<<<<

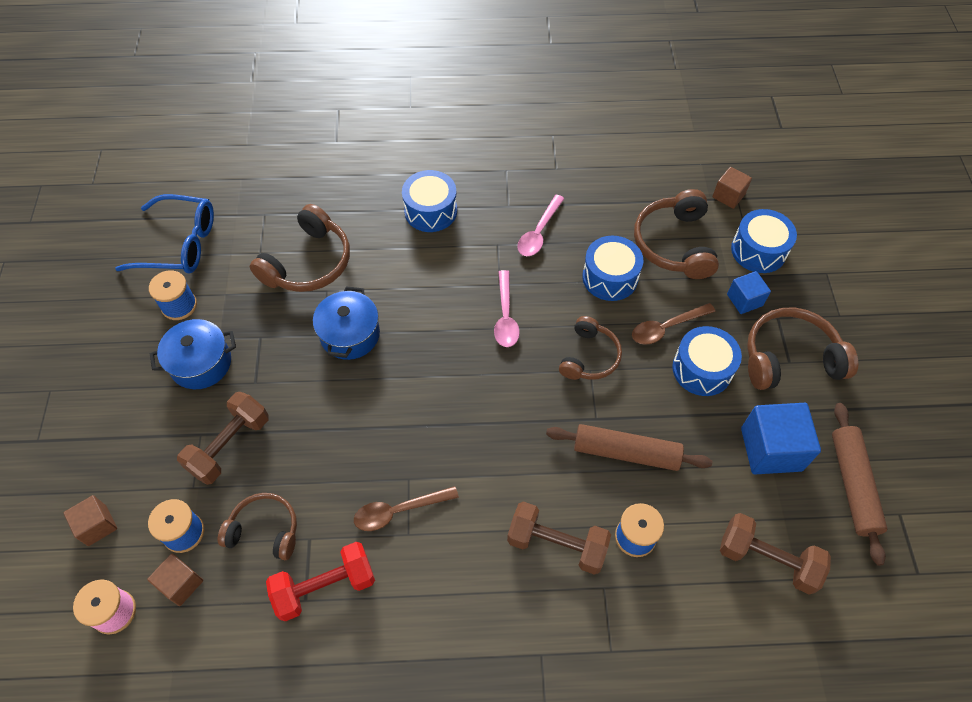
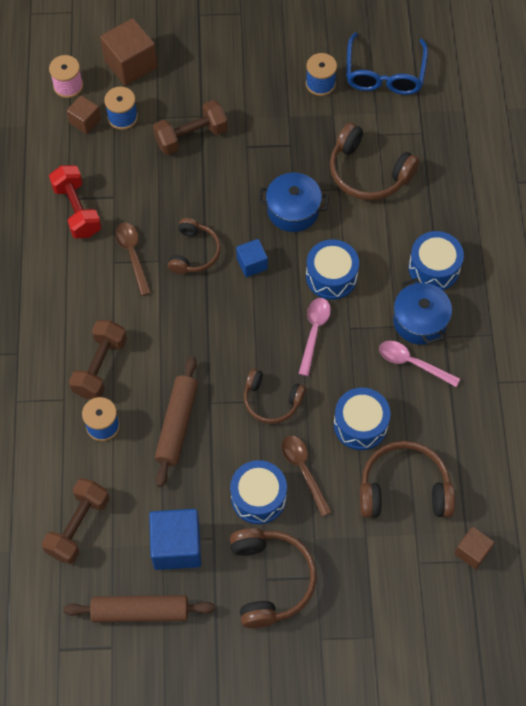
camera: 90 degrees right, 5 degrees up
brown cube [64,495,117,546] -> brown cube [100,18,157,86], size x1.75
blue pot [150,319,236,389] -> blue pot moved to [393,278,452,345]
brown dumbbell [177,392,269,485] -> brown dumbbell turned 60 degrees counterclockwise [153,100,228,155]
brown headphones [218,493,297,560] -> brown headphones moved to [168,218,221,274]
pink spoon [494,270,520,347] -> pink spoon turned 105 degrees clockwise [299,298,331,376]
blue cube [727,271,771,314] -> blue cube moved to [236,239,268,277]
blue drum [731,209,797,273] -> blue drum moved to [306,239,359,300]

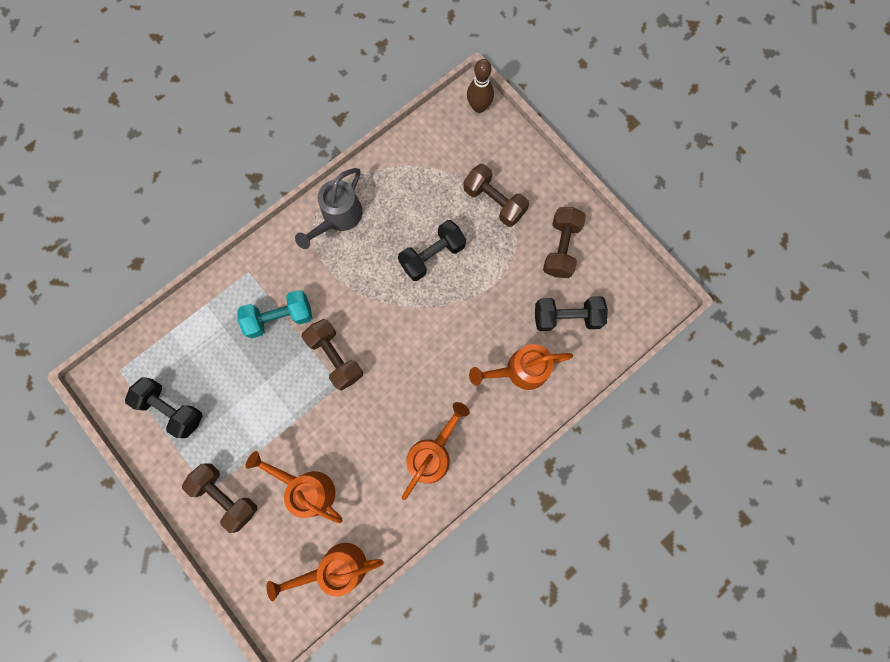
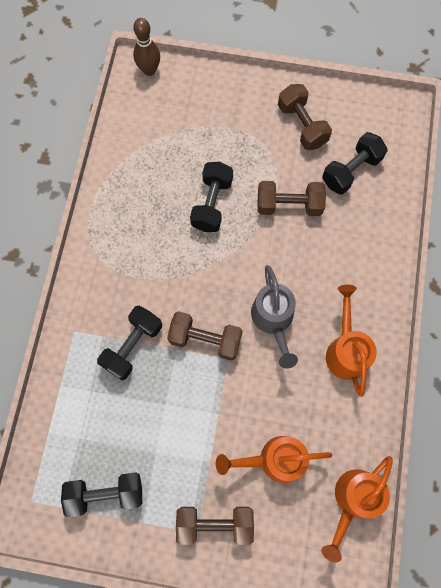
camera: 40 degrees left, 5 degrees down
turquoise dumbbell [237,290,312,338] -> black dumbbell [97,306,162,380]
grey watering can [295,168,363,249] -> grey watering can moved to [251,265,298,369]
brown dumbbell [463,164,529,227] -> brown dumbbell moved to [258,181,326,216]
orange watering can [469,344,573,390] -> none

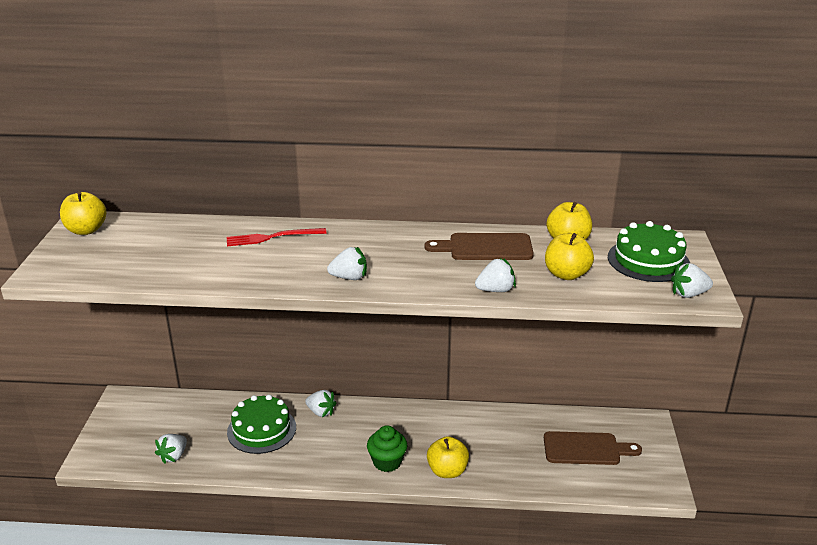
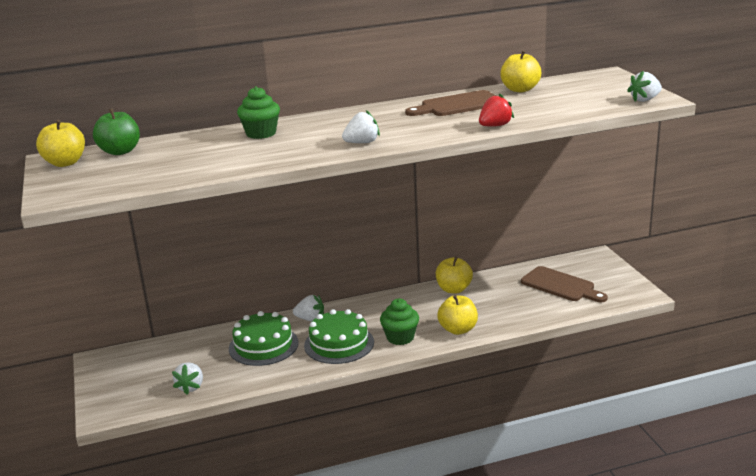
camera: 20 degrees left, 5 degrees down
red fork [227,228,326,246] -> green cupcake [237,86,280,139]
white strawberry [475,258,516,292] -> red strawberry [479,93,514,127]
brown cutting board [544,431,642,465] -> brown cutting board turned 60 degrees clockwise [521,266,608,302]
yellow apple [545,233,594,280] -> yellow apple moved to [436,257,473,294]
green cake [608,221,690,282] -> green cake moved to [304,309,374,364]
none -> green apple [93,108,140,155]

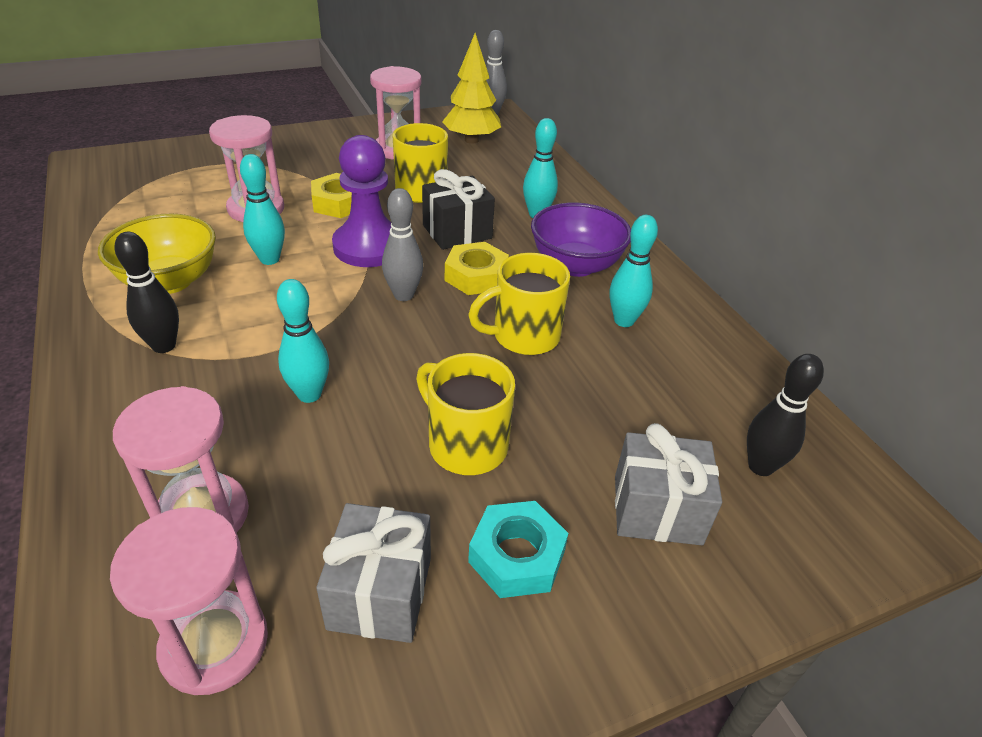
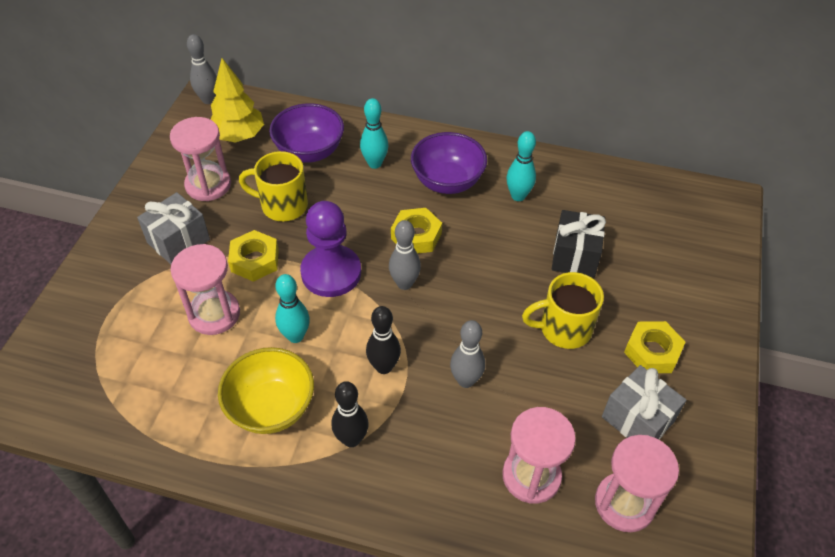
camera: 50 degrees left, 10 degrees up
turquoise bowling pin [277,279,329,403] -> grey bowling pin [450,320,485,388]
black gift [422,169,495,250] -> black gift moved to [552,210,606,277]
yellow mug [468,253,570,355] -> none
turquoise nut [468,501,569,598] -> yellow nut [624,321,685,373]
grey gift [615,423,722,545] -> grey gift moved to [137,192,210,264]
black bowling pin [747,354,824,476] -> black bowling pin moved to [366,306,401,374]
none -> purple bowl [269,103,344,163]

>>>>

● **About this task**:
From the first record above to the last, output each one exactly and omit the pictures.

● **Response to the task**:
camera: 90 degrees right, 5 degrees up
brown cube [64,495,117,546] -> brown cube [100,18,157,86], size x1.75
blue pot [150,319,236,389] -> blue pot moved to [393,278,452,345]
brown dumbbell [177,392,269,485] -> brown dumbbell turned 60 degrees counterclockwise [153,100,228,155]
brown headphones [218,493,297,560] -> brown headphones moved to [168,218,221,274]
pink spoon [494,270,520,347] -> pink spoon turned 105 degrees clockwise [299,298,331,376]
blue cube [727,271,771,314] -> blue cube moved to [236,239,268,277]
blue drum [731,209,797,273] -> blue drum moved to [306,239,359,300]

camera: 40 degrees left, 5 degrees down
turquoise dumbbell [237,290,312,338] -> black dumbbell [97,306,162,380]
grey watering can [295,168,363,249] -> grey watering can moved to [251,265,298,369]
brown dumbbell [463,164,529,227] -> brown dumbbell moved to [258,181,326,216]
orange watering can [469,344,573,390] -> none

camera: 20 degrees left, 5 degrees down
red fork [227,228,326,246] -> green cupcake [237,86,280,139]
white strawberry [475,258,516,292] -> red strawberry [479,93,514,127]
brown cutting board [544,431,642,465] -> brown cutting board turned 60 degrees clockwise [521,266,608,302]
yellow apple [545,233,594,280] -> yellow apple moved to [436,257,473,294]
green cake [608,221,690,282] -> green cake moved to [304,309,374,364]
none -> green apple [93,108,140,155]

camera: 50 degrees left, 10 degrees up
turquoise bowling pin [277,279,329,403] -> grey bowling pin [450,320,485,388]
black gift [422,169,495,250] -> black gift moved to [552,210,606,277]
yellow mug [468,253,570,355] -> none
turquoise nut [468,501,569,598] -> yellow nut [624,321,685,373]
grey gift [615,423,722,545] -> grey gift moved to [137,192,210,264]
black bowling pin [747,354,824,476] -> black bowling pin moved to [366,306,401,374]
none -> purple bowl [269,103,344,163]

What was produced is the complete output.